:: EXTRACTED RECORDS ::

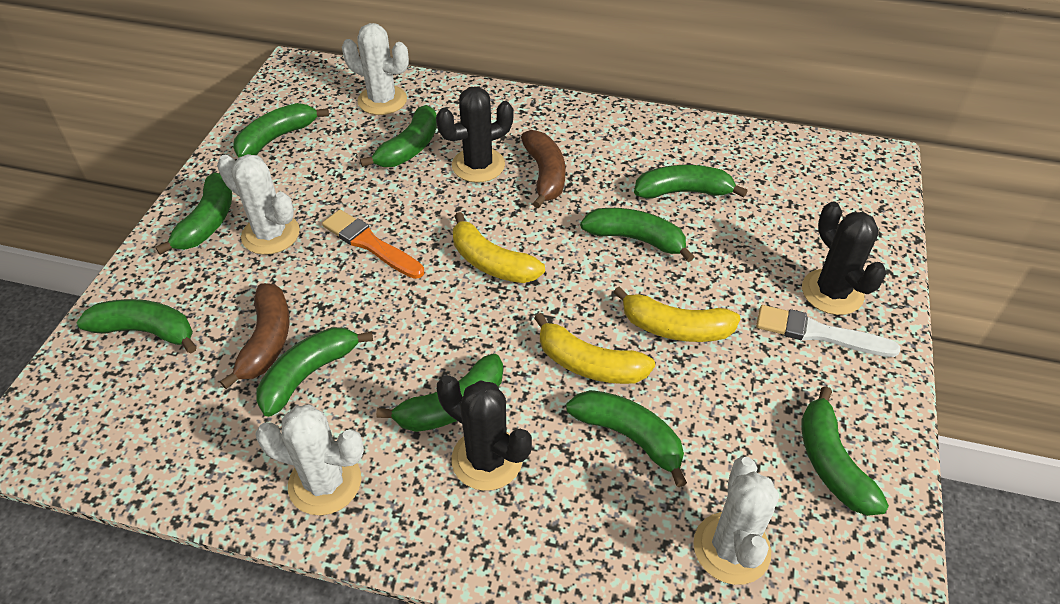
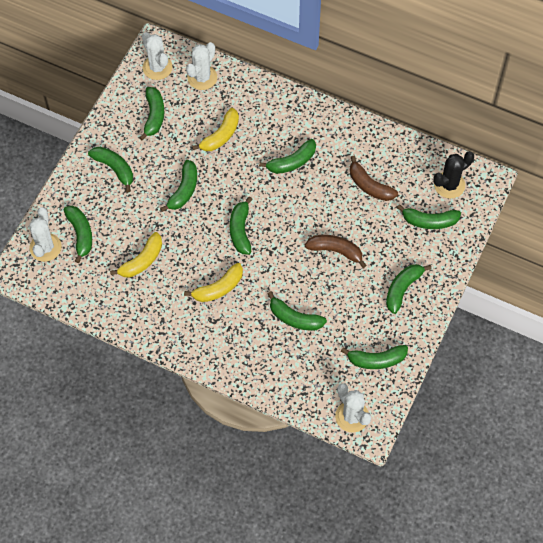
black cactus: 3 -> 1
orange brush: 1 -> 0
white brush: 1 -> 0

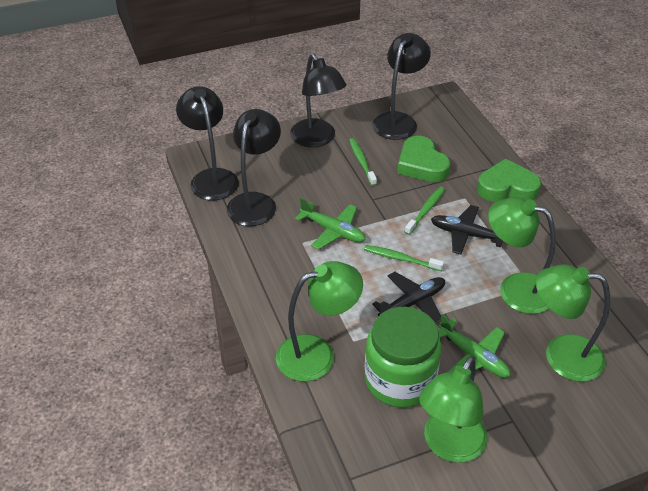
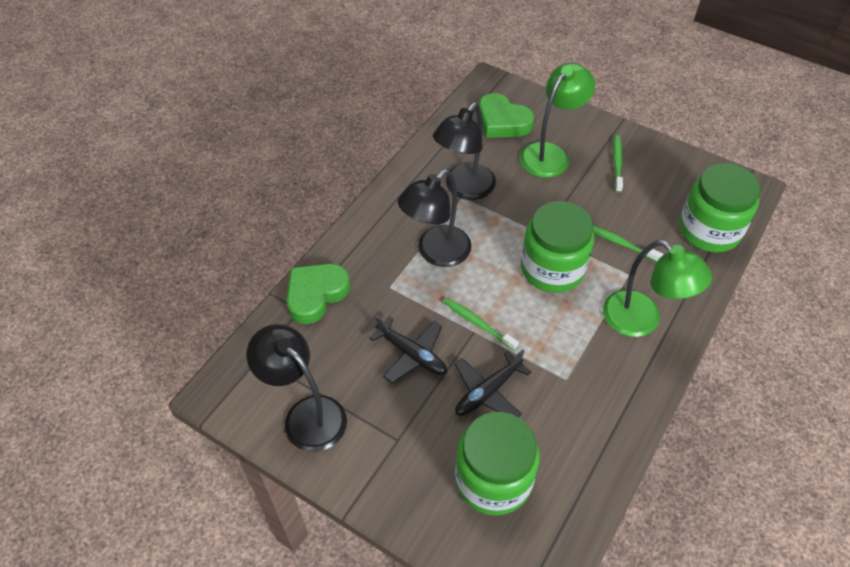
black lamp: 4 -> 3
green jar: 1 -> 3
green lamp: 4 -> 2
green plane: 2 -> 0

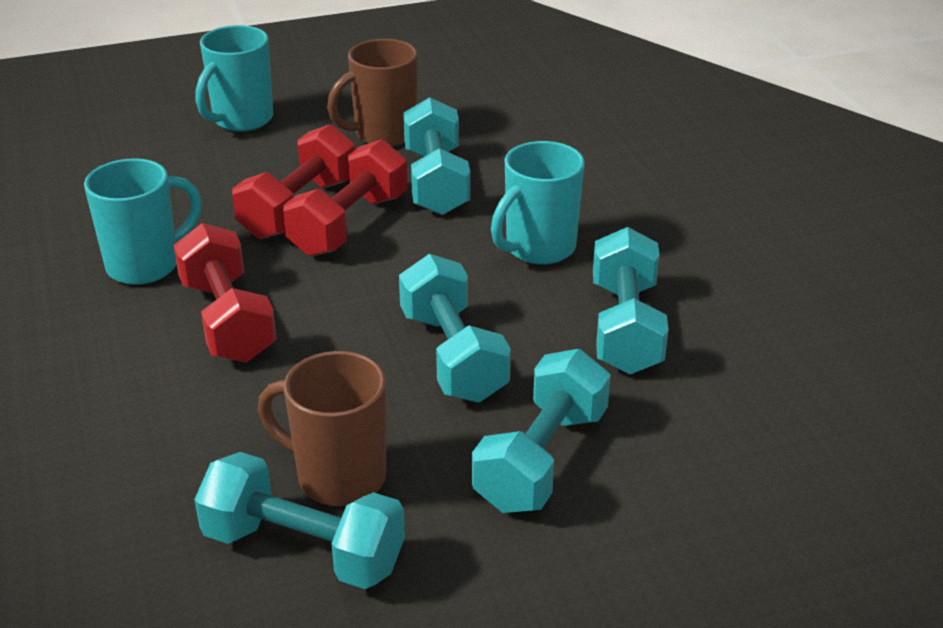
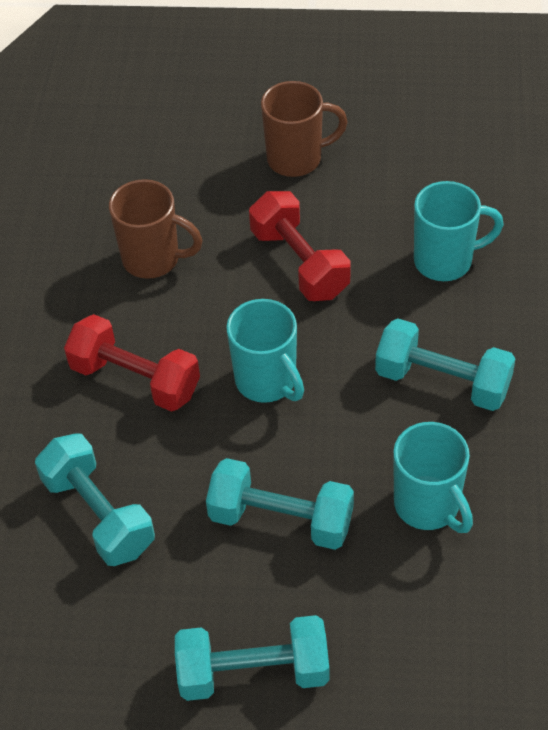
red dumbbell: 3 -> 2
turquoise dumbbell: 5 -> 4

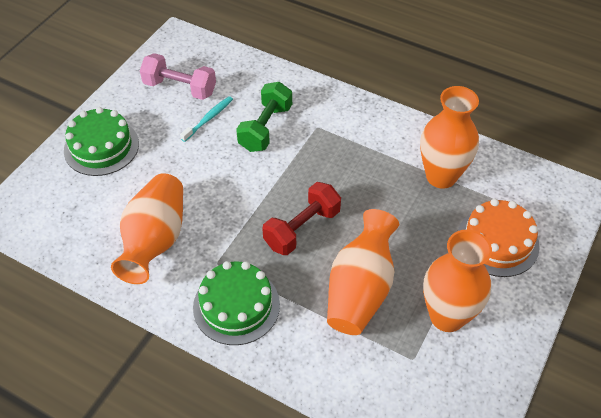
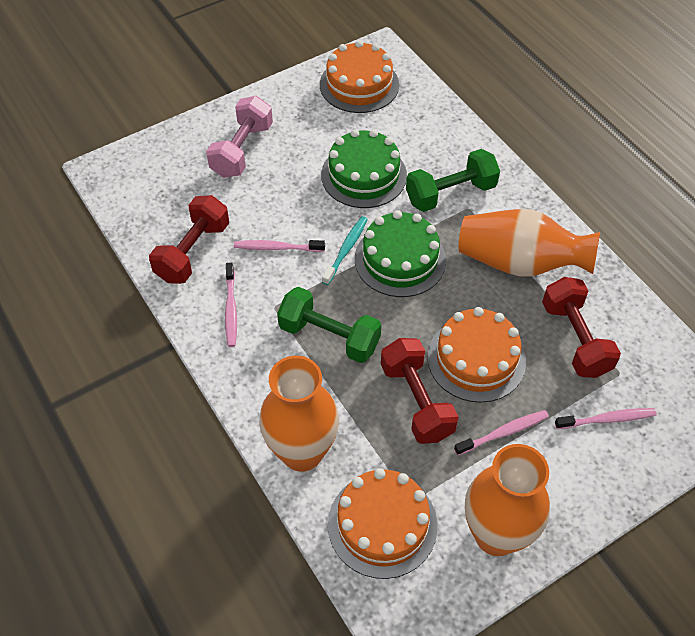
green dumbbell: 1 -> 2
orange cake: 1 -> 3
orange vase: 4 -> 3
pink toothbrush: 0 -> 4
red dumbbell: 1 -> 3

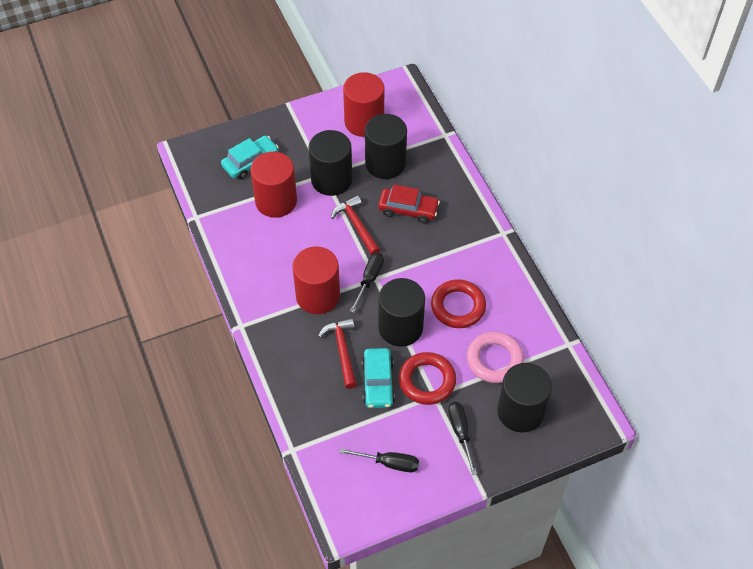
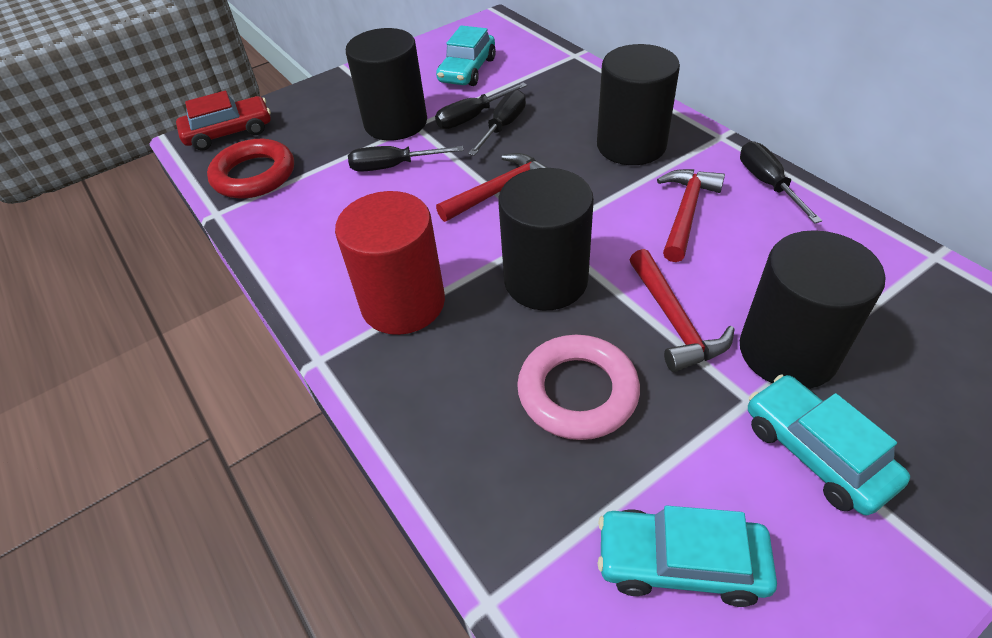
black screwdriver: 3 -> 4
red cylinder: 3 -> 1
red hammer: 2 -> 3
red ring: 2 -> 1
turquoise car: 2 -> 3

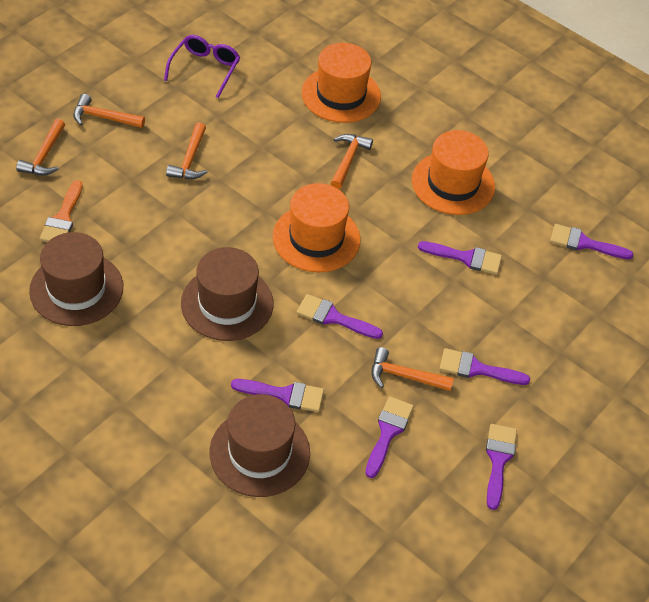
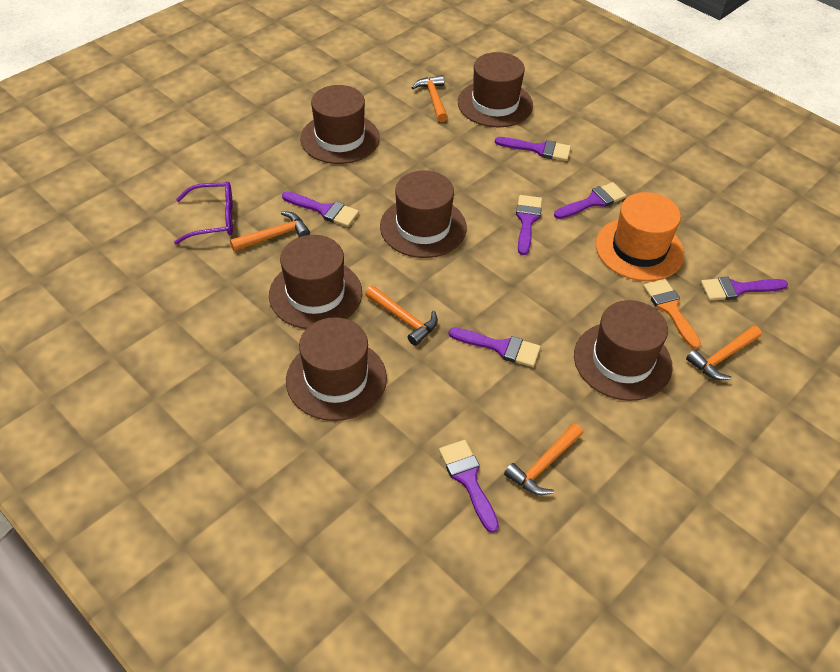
brown hat: 3 -> 6
orange hat: 3 -> 1

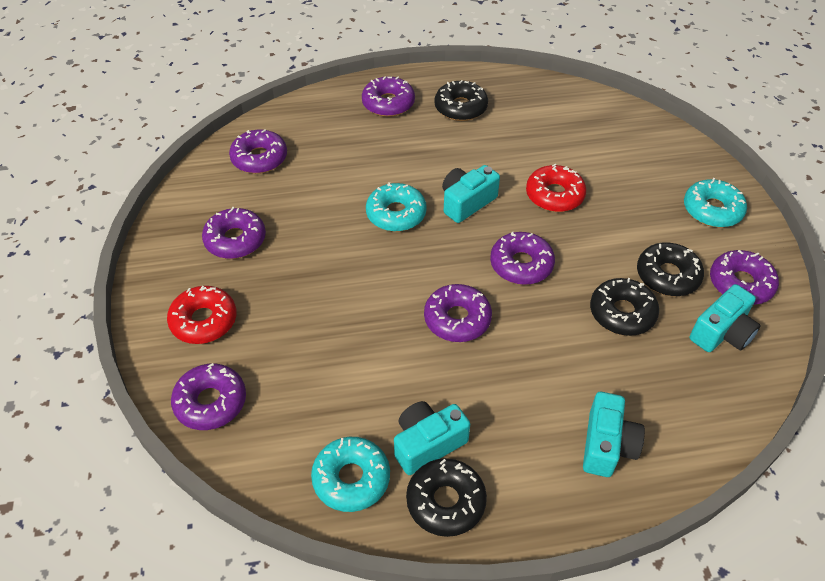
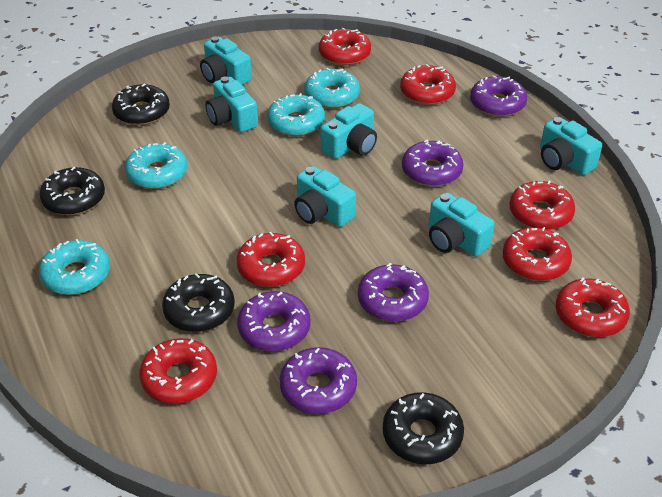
purple donut: 7 -> 5
red donut: 2 -> 7
turquoise camera: 4 -> 6
turquoise donut: 3 -> 4

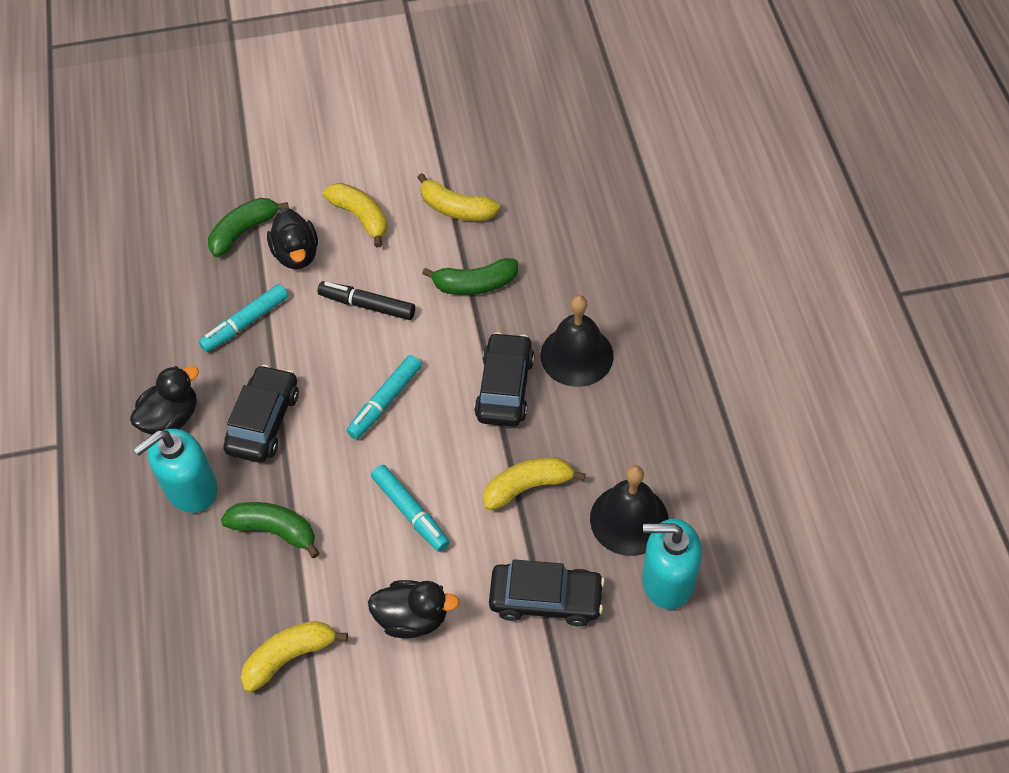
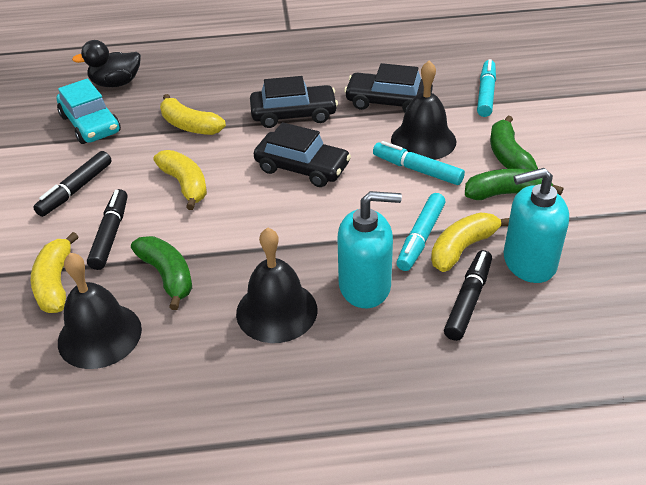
black bell: 2 -> 3
black duck: 3 -> 1
black marker: 1 -> 3
turquoise car: 0 -> 1

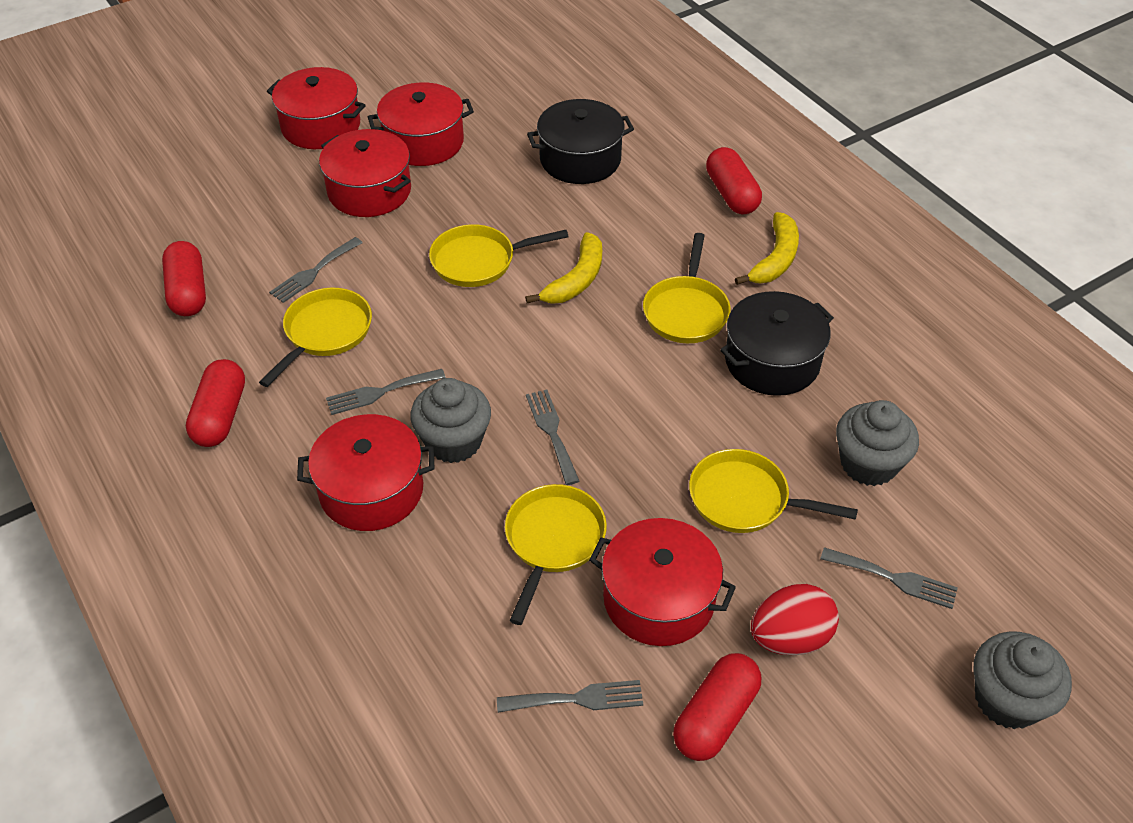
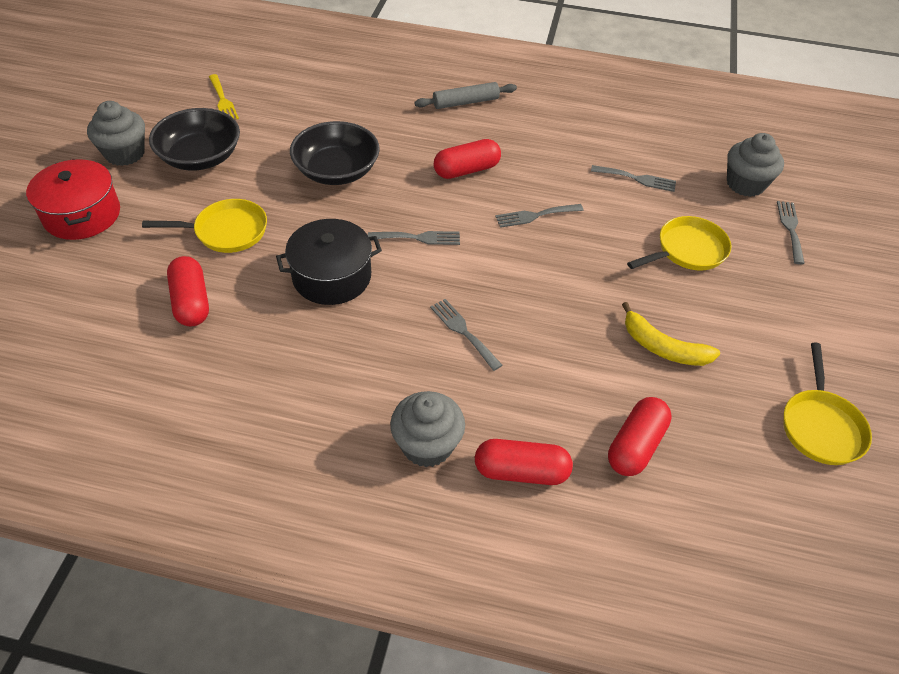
black bowl: 0 -> 2
black pot: 2 -> 1
grey rolling pin: 0 -> 1
red egg: 1 -> 0
red pot: 5 -> 1
yellow banana: 2 -> 1
yellow fork: 0 -> 1
yellow pan: 5 -> 3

:::

**EXERCISE**.
Copy the final stretch of lines, starting at the one that holds "black lamp: 4 -> 3" and ending at the last line of the data, exactly; omit pictures.

**SOLUTION TO THIS PROBLEM**.
black lamp: 4 -> 3
green jar: 1 -> 3
green lamp: 4 -> 2
green plane: 2 -> 0

red dumbbell: 3 -> 2
turquoise dumbbell: 5 -> 4

green dumbbell: 1 -> 2
orange cake: 1 -> 3
orange vase: 4 -> 3
pink toothbrush: 0 -> 4
red dumbbell: 1 -> 3

black screwdriver: 3 -> 4
red cylinder: 3 -> 1
red hammer: 2 -> 3
red ring: 2 -> 1
turquoise car: 2 -> 3

brown hat: 3 -> 6
orange hat: 3 -> 1

purple donut: 7 -> 5
red donut: 2 -> 7
turquoise camera: 4 -> 6
turquoise donut: 3 -> 4

black bell: 2 -> 3
black duck: 3 -> 1
black marker: 1 -> 3
turquoise car: 0 -> 1

black bowl: 0 -> 2
black pot: 2 -> 1
grey rolling pin: 0 -> 1
red egg: 1 -> 0
red pot: 5 -> 1
yellow banana: 2 -> 1
yellow fork: 0 -> 1
yellow pan: 5 -> 3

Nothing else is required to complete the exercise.